──────── The input
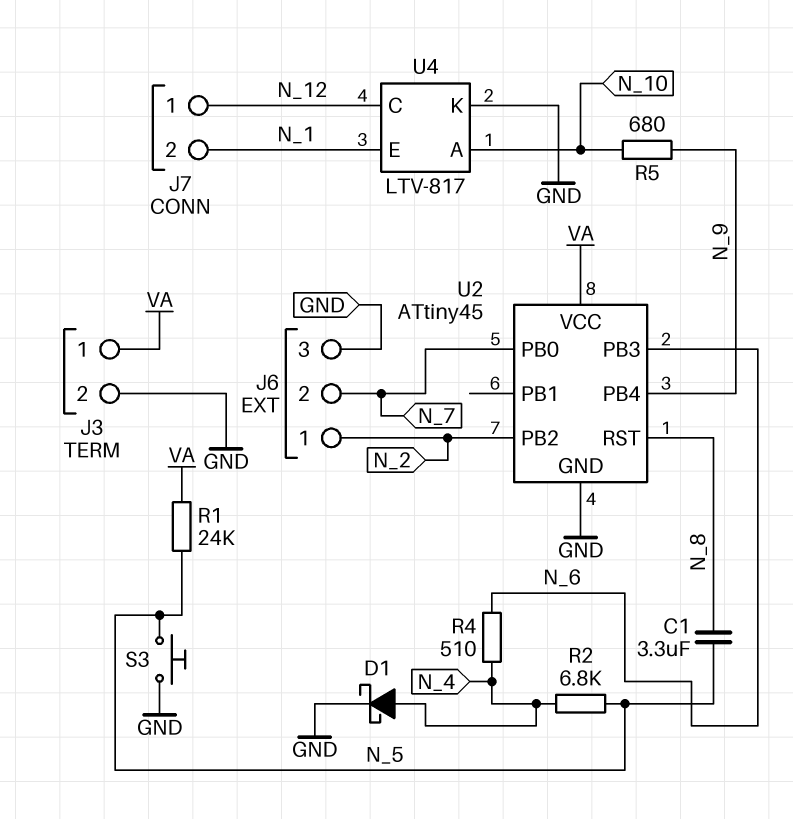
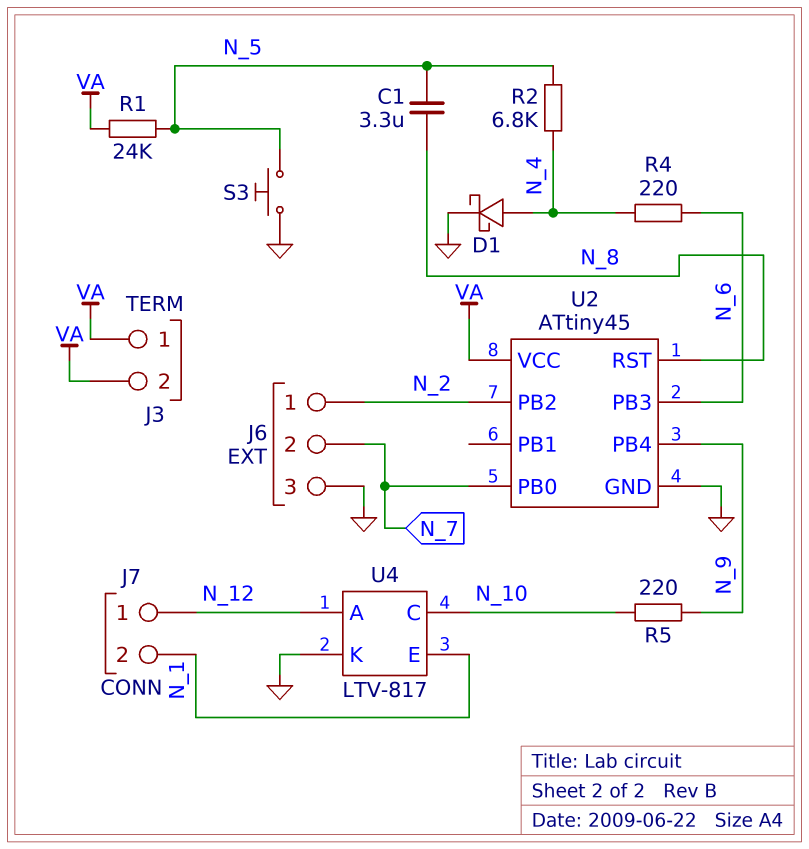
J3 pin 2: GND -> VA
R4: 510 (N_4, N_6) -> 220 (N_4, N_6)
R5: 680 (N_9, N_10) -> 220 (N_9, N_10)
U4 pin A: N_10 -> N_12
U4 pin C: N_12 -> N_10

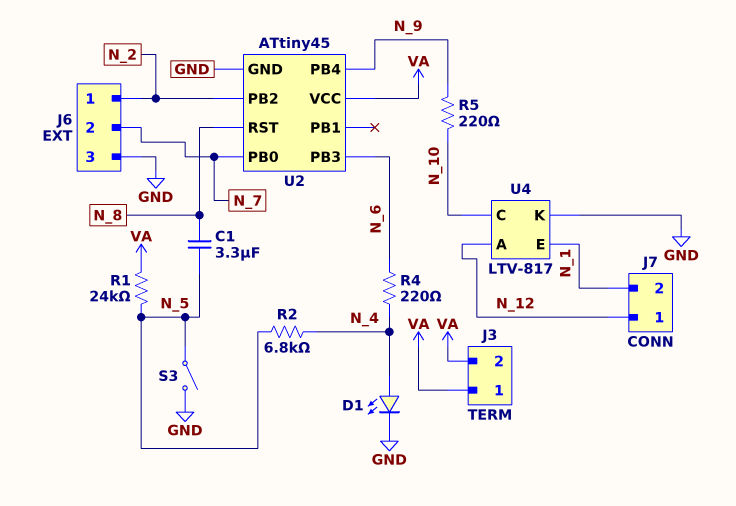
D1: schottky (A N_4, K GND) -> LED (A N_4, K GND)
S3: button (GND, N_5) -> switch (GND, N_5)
────────────────
_Task instructions_. Extract the run of lines beginning with the line that holds "U4 pin C: N_12 -> N_10" and ending at the last line of the data, inclusive. Exclude any pictures from the copy.

_Reply to the exercise_.
U4 pin C: N_12 -> N_10

D1: schottky (A N_4, K GND) -> LED (A N_4, K GND)
S3: button (GND, N_5) -> switch (GND, N_5)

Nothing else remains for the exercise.